### WHAT THIS TASK INVOLVES
The answer should be one number, the count of lines in the data with "none".

### DATA FOR ANALYSIS
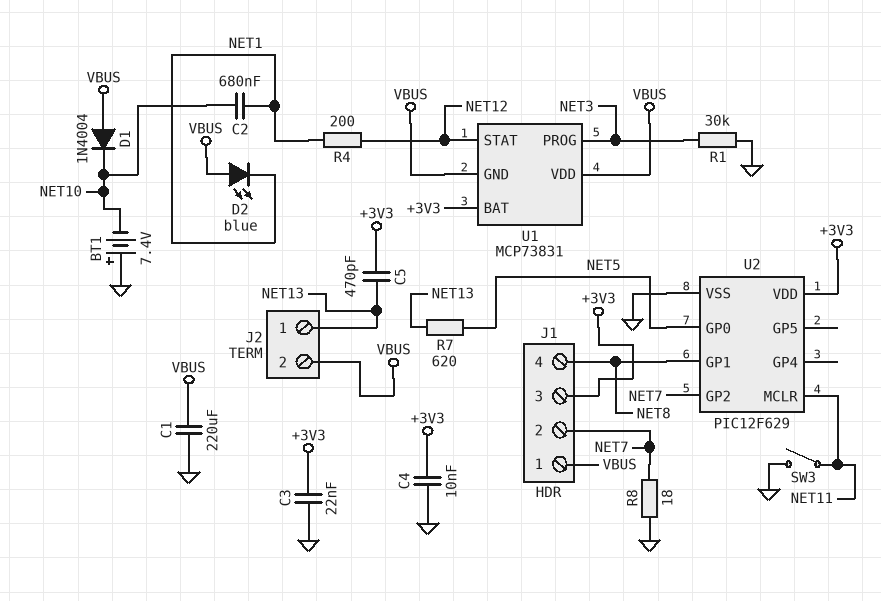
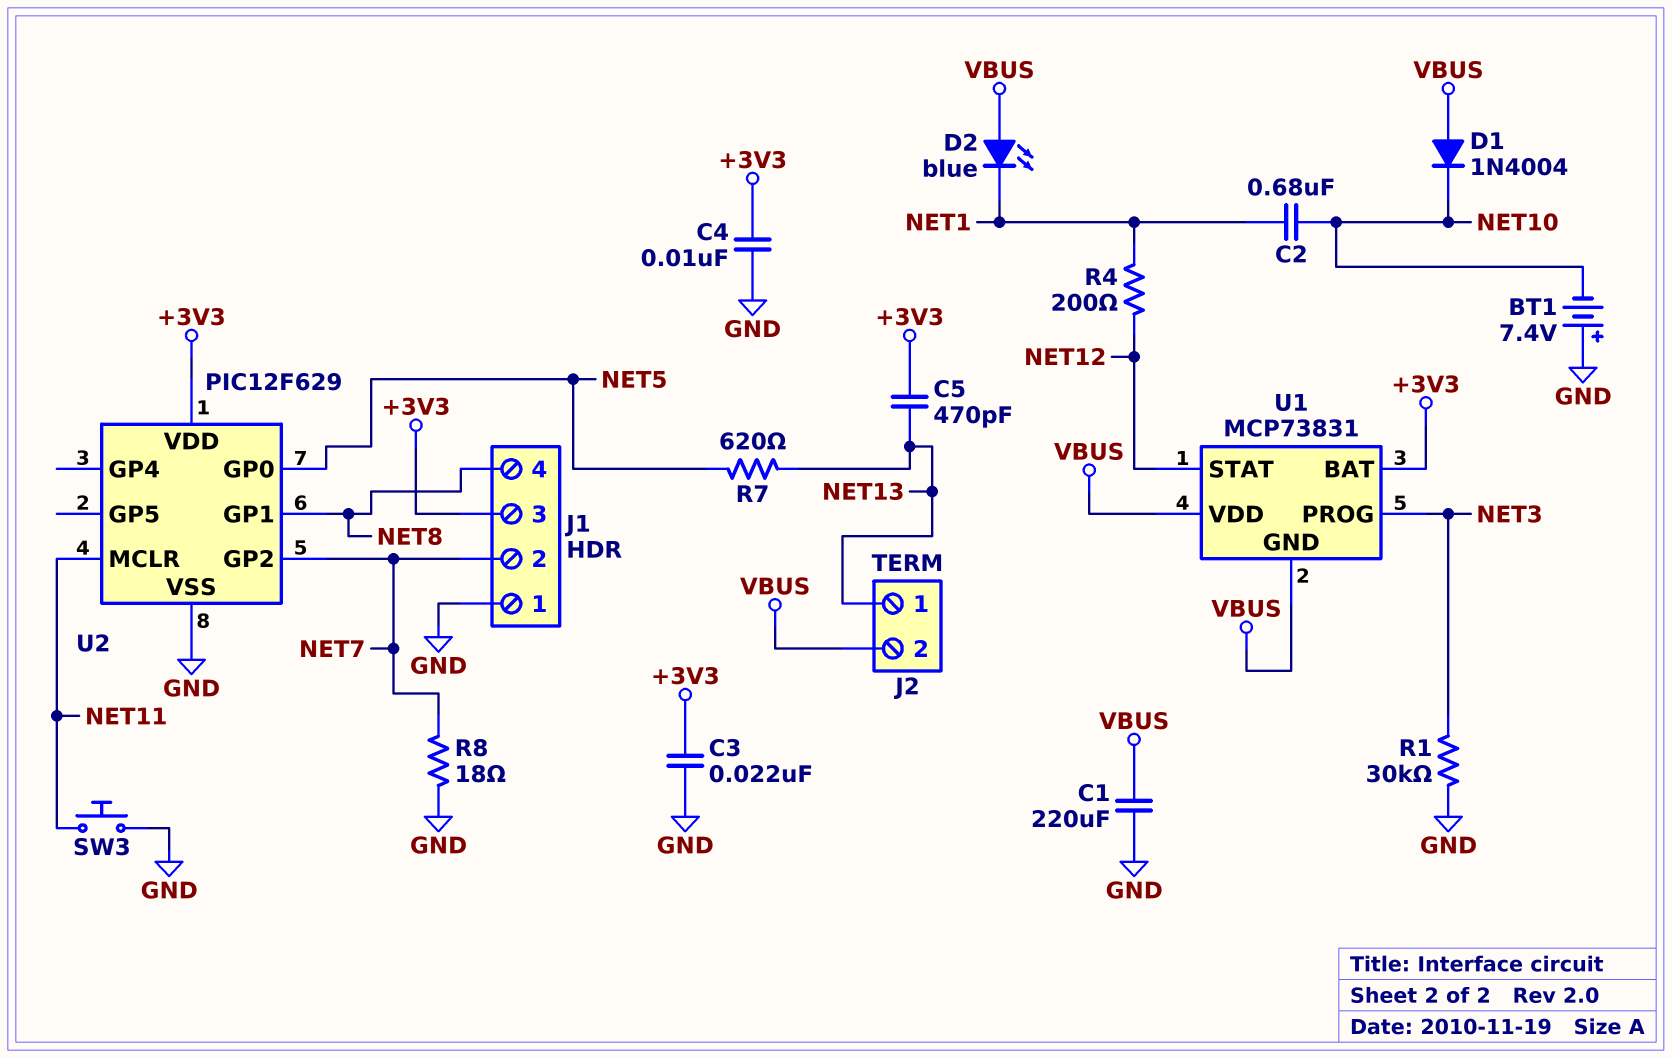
J1 pin 1: VBUS -> GND
SW3: switch (GND, NET11) -> button (GND, NET11)

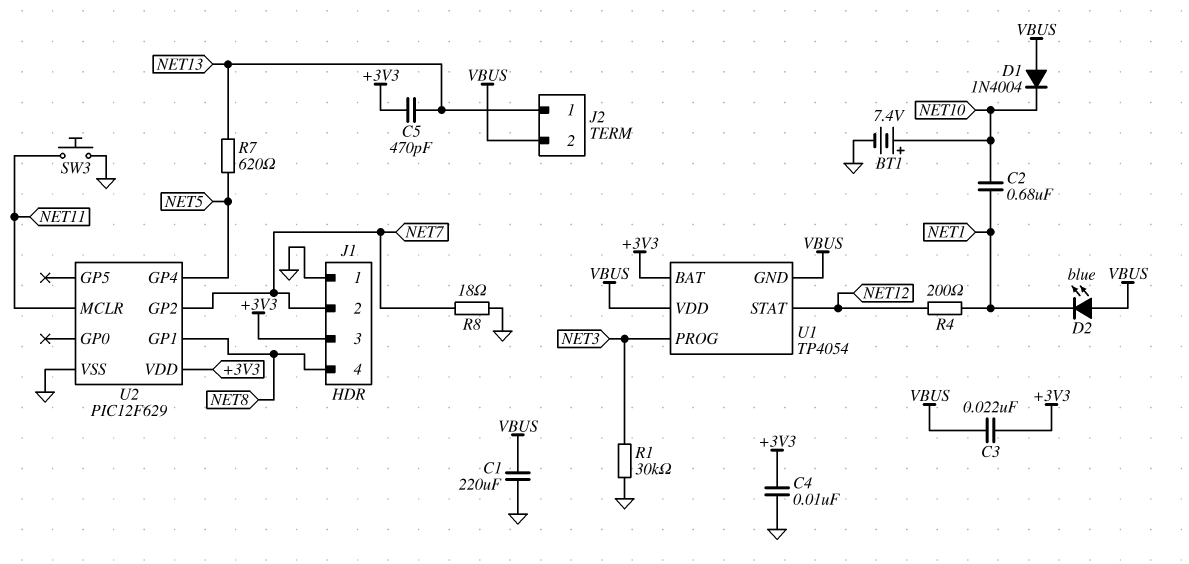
BT1: 7.4V (plus GND, minus NET10) -> 7.4V (plus NET10, minus GND)
C3: 22nF (+3V3, GND) -> 22nF (+3V3, VBUS)
U1: MCP73831 -> TP4054
U2 pin GP0: NET5 -> none
U2 pin GP4: none -> NET5

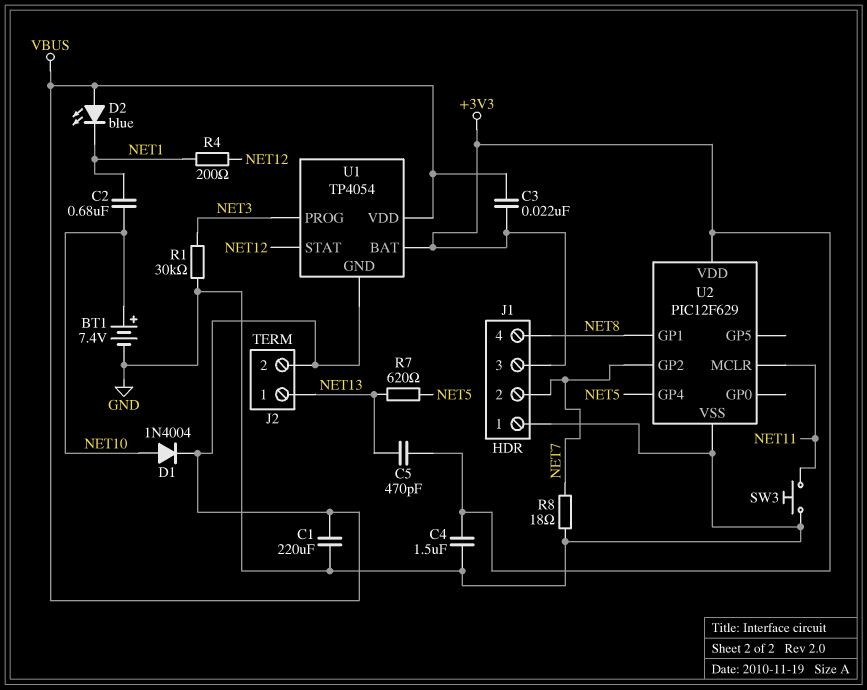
C4: 10nF (+3V3, GND) -> 1.5uF (+3V3, GND)
D1: diode 1N4004 (A VBUS, K NET10) -> diode 1N4004 (A NET10, K VBUS)

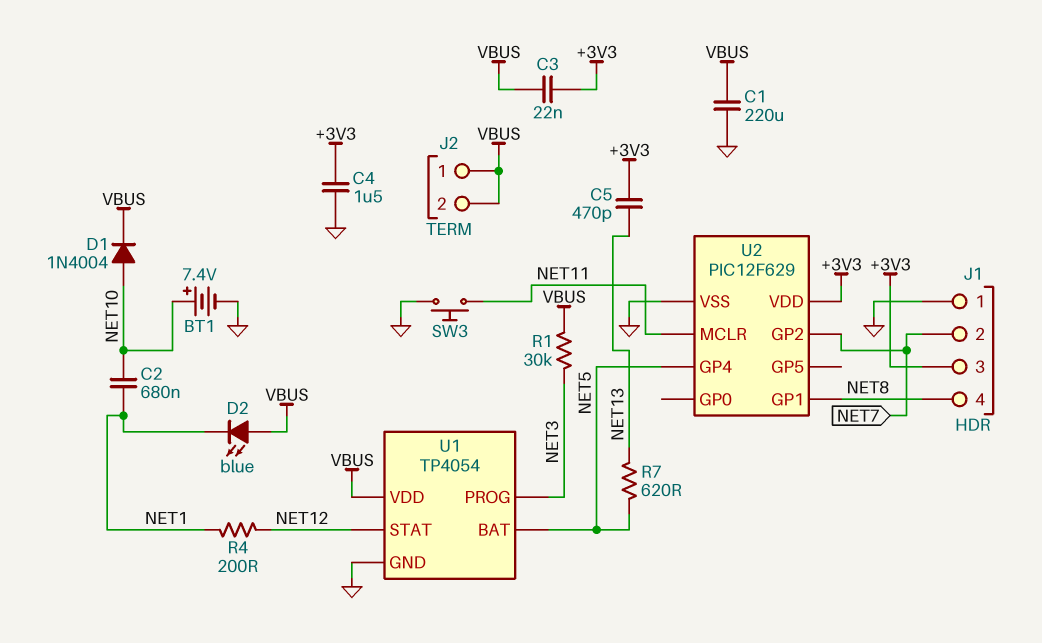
J2 pin 1: NET13 -> VBUS
R1: 30k (GND, NET3) -> 30k (NET3, VBUS)
R8: 18 (GND, NET7) -> none
U1 pin BAT: +3V3 -> NET5
U1 pin GND: VBUS -> GND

### SOLUTION FOR THIS PROBLEM
3